Task requirements - Please repeat the records exactly. The pictures are to be left out.

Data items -
⁂

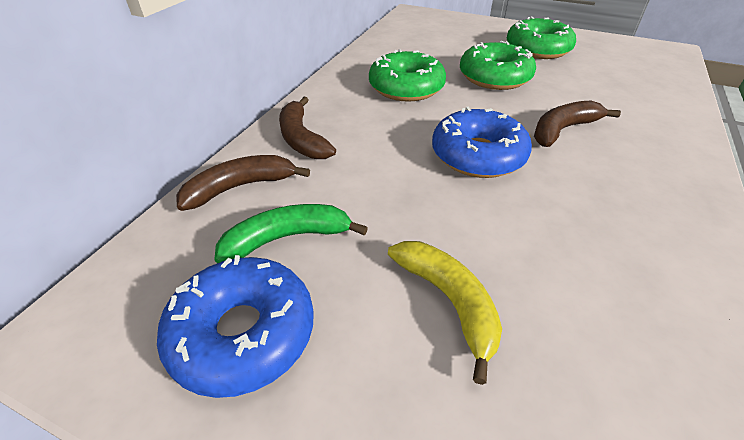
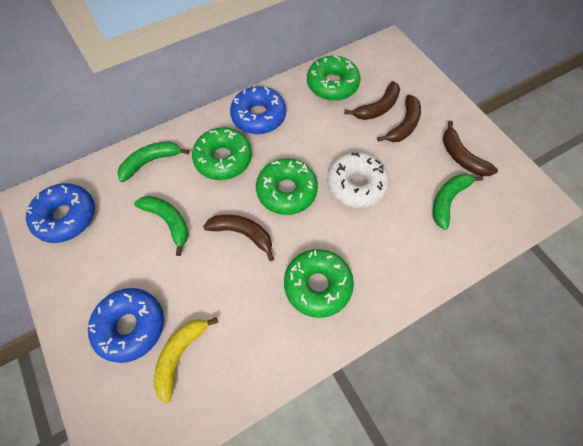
blue donut: 2 -> 3
brown banana: 3 -> 4
green banana: 1 -> 3
green donut: 3 -> 4
white donut: 0 -> 1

⁂

Written answer -
blue donut: 2 -> 3
brown banana: 3 -> 4
green banana: 1 -> 3
green donut: 3 -> 4
white donut: 0 -> 1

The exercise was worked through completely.